▶ [AVAILABLE DATA]

___

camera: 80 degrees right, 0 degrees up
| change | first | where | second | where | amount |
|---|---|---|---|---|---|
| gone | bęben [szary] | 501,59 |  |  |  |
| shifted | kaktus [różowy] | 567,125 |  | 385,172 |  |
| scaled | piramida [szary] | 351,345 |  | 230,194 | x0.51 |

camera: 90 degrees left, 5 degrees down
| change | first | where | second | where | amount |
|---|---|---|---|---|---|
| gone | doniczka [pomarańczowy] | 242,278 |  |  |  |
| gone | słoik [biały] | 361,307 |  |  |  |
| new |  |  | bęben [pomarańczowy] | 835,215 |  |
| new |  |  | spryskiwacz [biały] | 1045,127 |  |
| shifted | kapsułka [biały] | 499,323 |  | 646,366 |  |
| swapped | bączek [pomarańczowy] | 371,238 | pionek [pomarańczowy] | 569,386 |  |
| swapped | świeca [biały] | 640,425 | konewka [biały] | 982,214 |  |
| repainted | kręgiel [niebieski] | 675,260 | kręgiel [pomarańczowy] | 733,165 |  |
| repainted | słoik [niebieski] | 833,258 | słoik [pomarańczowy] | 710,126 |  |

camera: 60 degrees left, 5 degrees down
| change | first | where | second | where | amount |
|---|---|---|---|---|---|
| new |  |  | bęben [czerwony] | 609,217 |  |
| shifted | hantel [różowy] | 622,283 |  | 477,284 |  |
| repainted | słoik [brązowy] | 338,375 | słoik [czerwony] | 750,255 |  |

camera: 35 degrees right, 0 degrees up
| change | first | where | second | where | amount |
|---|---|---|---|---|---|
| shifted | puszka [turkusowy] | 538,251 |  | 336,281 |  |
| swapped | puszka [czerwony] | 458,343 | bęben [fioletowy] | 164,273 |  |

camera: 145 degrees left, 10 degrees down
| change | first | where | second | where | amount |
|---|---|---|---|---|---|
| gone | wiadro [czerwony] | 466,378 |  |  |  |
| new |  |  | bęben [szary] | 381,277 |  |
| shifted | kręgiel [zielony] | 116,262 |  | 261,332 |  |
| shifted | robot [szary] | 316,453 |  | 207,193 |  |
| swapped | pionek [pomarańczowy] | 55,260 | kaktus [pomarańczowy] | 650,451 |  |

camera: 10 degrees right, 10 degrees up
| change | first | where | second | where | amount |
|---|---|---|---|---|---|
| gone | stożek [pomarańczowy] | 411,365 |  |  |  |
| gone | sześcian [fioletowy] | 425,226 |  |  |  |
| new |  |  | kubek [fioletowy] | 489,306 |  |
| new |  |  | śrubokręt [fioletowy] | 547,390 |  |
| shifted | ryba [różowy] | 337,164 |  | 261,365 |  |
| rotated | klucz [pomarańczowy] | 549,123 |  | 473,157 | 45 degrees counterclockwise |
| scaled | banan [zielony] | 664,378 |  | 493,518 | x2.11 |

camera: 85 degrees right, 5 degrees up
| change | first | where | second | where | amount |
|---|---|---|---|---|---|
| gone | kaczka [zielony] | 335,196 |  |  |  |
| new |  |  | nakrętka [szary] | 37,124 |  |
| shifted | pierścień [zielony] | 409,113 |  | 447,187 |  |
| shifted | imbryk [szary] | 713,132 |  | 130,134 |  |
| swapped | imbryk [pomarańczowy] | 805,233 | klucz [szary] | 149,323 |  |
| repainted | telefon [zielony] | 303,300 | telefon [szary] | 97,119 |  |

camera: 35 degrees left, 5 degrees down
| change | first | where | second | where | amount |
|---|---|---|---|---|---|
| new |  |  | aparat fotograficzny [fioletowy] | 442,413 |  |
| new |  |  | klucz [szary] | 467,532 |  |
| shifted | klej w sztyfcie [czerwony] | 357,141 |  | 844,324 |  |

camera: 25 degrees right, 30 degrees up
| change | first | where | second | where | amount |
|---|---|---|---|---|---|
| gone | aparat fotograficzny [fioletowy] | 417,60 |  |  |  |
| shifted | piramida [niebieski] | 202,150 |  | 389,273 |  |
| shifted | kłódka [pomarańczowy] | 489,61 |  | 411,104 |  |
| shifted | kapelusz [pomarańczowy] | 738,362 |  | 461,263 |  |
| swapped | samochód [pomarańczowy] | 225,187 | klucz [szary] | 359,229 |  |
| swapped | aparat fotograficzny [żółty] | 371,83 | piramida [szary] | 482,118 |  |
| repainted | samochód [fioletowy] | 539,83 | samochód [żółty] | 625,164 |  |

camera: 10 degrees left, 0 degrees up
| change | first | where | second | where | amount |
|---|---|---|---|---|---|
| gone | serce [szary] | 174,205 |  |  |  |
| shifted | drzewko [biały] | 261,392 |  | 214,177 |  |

___

▶ [YOUR GOAL]
Transcribe the listing above exactly, including every line.

▶ [EXPECTED ANSWER]
camera: 80 degrees right, 0 degrees up
| change | first | where | second | where | amount |
|---|---|---|---|---|---|
| gone | bęben [szary] | 501,59 |  |  |  |
| shifted | kaktus [różowy] | 567,125 |  | 385,172 |  |
| scaled | piramida [szary] | 351,345 |  | 230,194 | x0.51 |

camera: 90 degrees left, 5 degrees down
| change | first | where | second | where | amount |
|---|---|---|---|---|---|
| gone | doniczka [pomarańczowy] | 242,278 |  |  |  |
| gone | słoik [biały] | 361,307 |  |  |  |
| new |  |  | bęben [pomarańczowy] | 835,215 |  |
| new |  |  | spryskiwacz [biały] | 1045,127 |  |
| shifted | kapsułka [biały] | 499,323 |  | 646,366 |  |
| swapped | bączek [pomarańczowy] | 371,238 | pionek [pomarańczowy] | 569,386 |  |
| swapped | świeca [biały] | 640,425 | konewka [biały] | 982,214 |  |
| repainted | kręgiel [niebieski] | 675,260 | kręgiel [pomarańczowy] | 733,165 |  |
| repainted | słoik [niebieski] | 833,258 | słoik [pomarańczowy] | 710,126 |  |

camera: 60 degrees left, 5 degrees down
| change | first | where | second | where | amount |
|---|---|---|---|---|---|
| new |  |  | bęben [czerwony] | 609,217 |  |
| shifted | hantel [różowy] | 622,283 |  | 477,284 |  |
| repainted | słoik [brązowy] | 338,375 | słoik [czerwony] | 750,255 |  |

camera: 35 degrees right, 0 degrees up
| change | first | where | second | where | amount |
|---|---|---|---|---|---|
| shifted | puszka [turkusowy] | 538,251 |  | 336,281 |  |
| swapped | puszka [czerwony] | 458,343 | bęben [fioletowy] | 164,273 |  |

camera: 145 degrees left, 10 degrees down
| change | first | where | second | where | amount |
|---|---|---|---|---|---|
| gone | wiadro [czerwony] | 466,378 |  |  |  |
| new |  |  | bęben [szary] | 381,277 |  |
| shifted | kręgiel [zielony] | 116,262 |  | 261,332 |  |
| shifted | robot [szary] | 316,453 |  | 207,193 |  |
| swapped | pionek [pomarańczowy] | 55,260 | kaktus [pomarańczowy] | 650,451 |  |

camera: 10 degrees right, 10 degrees up
| change | first | where | second | where | amount |
|---|---|---|---|---|---|
| gone | stożek [pomarańczowy] | 411,365 |  |  |  |
| gone | sześcian [fioletowy] | 425,226 |  |  |  |
| new |  |  | kubek [fioletowy] | 489,306 |  |
| new |  |  | śrubokręt [fioletowy] | 547,390 |  |
| shifted | ryba [różowy] | 337,164 |  | 261,365 |  |
| rotated | klucz [pomarańczowy] | 549,123 |  | 473,157 | 45 degrees counterclockwise |
| scaled | banan [zielony] | 664,378 |  | 493,518 | x2.11 |

camera: 85 degrees right, 5 degrees up
| change | first | where | second | where | amount |
|---|---|---|---|---|---|
| gone | kaczka [zielony] | 335,196 |  |  |  |
| new |  |  | nakrętka [szary] | 37,124 |  |
| shifted | pierścień [zielony] | 409,113 |  | 447,187 |  |
| shifted | imbryk [szary] | 713,132 |  | 130,134 |  |
| swapped | imbryk [pomarańczowy] | 805,233 | klucz [szary] | 149,323 |  |
| repainted | telefon [zielony] | 303,300 | telefon [szary] | 97,119 |  |

camera: 35 degrees left, 5 degrees down
| change | first | where | second | where | amount |
|---|---|---|---|---|---|
| new |  |  | aparat fotograficzny [fioletowy] | 442,413 |  |
| new |  |  | klucz [szary] | 467,532 |  |
| shifted | klej w sztyfcie [czerwony] | 357,141 |  | 844,324 |  |

camera: 25 degrees right, 30 degrees up
| change | first | where | second | where | amount |
|---|---|---|---|---|---|
| gone | aparat fotograficzny [fioletowy] | 417,60 |  |  |  |
| shifted | piramida [niebieski] | 202,150 |  | 389,273 |  |
| shifted | kłódka [pomarańczowy] | 489,61 |  | 411,104 |  |
| shifted | kapelusz [pomarańczowy] | 738,362 |  | 461,263 |  |
| swapped | samochód [pomarańczowy] | 225,187 | klucz [szary] | 359,229 |  |
| swapped | aparat fotograficzny [żółty] | 371,83 | piramida [szary] | 482,118 |  |
| repainted | samochód [fioletowy] | 539,83 | samochód [żółty] | 625,164 |  |

camera: 10 degrees left, 0 degrees up
| change | first | where | second | where | amount |
|---|---|---|---|---|---|
| gone | serce [szary] | 174,205 |  |  |  |
| shifted | drzewko [biały] | 261,392 |  | 214,177 |  |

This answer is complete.